Task directions: Determine how many lines in these records hold "power". Only the number is wanted.

[Satellite images with object points]
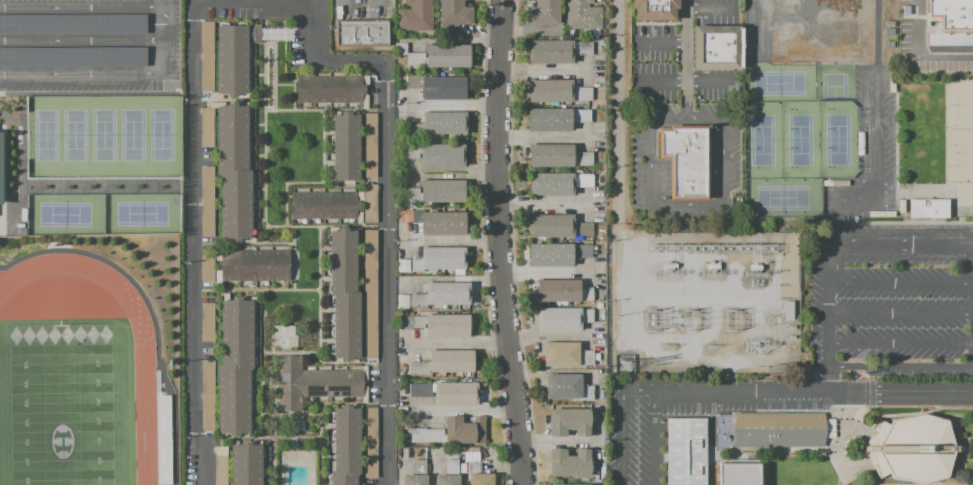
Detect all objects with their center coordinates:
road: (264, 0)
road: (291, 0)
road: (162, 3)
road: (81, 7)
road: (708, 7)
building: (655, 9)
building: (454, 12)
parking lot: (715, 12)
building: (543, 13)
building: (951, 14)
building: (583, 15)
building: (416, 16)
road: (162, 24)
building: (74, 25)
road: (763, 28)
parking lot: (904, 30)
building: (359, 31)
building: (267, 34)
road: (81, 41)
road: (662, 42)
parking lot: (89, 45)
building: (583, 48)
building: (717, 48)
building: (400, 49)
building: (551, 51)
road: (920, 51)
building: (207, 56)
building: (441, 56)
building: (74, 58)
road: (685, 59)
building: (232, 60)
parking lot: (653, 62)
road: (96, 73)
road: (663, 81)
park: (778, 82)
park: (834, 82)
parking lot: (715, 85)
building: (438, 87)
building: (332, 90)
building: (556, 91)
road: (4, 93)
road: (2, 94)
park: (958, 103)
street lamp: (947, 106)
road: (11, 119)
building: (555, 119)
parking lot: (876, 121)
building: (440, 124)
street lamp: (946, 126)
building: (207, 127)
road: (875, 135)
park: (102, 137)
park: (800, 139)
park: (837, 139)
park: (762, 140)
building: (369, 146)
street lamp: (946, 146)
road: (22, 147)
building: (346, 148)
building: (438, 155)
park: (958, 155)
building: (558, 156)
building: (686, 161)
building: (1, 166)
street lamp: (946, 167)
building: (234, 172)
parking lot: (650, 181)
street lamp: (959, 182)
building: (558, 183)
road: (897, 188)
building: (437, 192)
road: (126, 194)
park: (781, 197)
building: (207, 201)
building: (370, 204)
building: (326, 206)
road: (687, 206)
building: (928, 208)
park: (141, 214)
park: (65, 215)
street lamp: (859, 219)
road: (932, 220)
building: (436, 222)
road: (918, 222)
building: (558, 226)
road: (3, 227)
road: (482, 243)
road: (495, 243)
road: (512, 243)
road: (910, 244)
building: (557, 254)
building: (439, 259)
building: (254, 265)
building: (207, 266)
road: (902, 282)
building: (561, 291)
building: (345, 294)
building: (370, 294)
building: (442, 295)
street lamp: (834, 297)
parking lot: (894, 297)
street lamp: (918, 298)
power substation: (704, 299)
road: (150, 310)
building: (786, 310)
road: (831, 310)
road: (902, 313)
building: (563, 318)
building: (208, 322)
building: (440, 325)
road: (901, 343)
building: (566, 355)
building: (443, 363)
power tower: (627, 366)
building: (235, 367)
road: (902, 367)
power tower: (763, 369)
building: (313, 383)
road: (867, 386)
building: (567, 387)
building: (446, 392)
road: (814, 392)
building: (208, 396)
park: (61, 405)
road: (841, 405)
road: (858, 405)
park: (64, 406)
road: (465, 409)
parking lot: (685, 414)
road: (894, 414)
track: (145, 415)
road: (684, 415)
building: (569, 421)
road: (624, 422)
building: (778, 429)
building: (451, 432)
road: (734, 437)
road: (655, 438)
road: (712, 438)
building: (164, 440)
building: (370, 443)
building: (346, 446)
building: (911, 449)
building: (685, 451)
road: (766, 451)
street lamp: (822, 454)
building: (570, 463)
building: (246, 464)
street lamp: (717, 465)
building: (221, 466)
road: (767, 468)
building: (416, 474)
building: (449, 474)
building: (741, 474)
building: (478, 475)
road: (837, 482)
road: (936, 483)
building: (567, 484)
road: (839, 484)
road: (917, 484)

Exercise solution: 3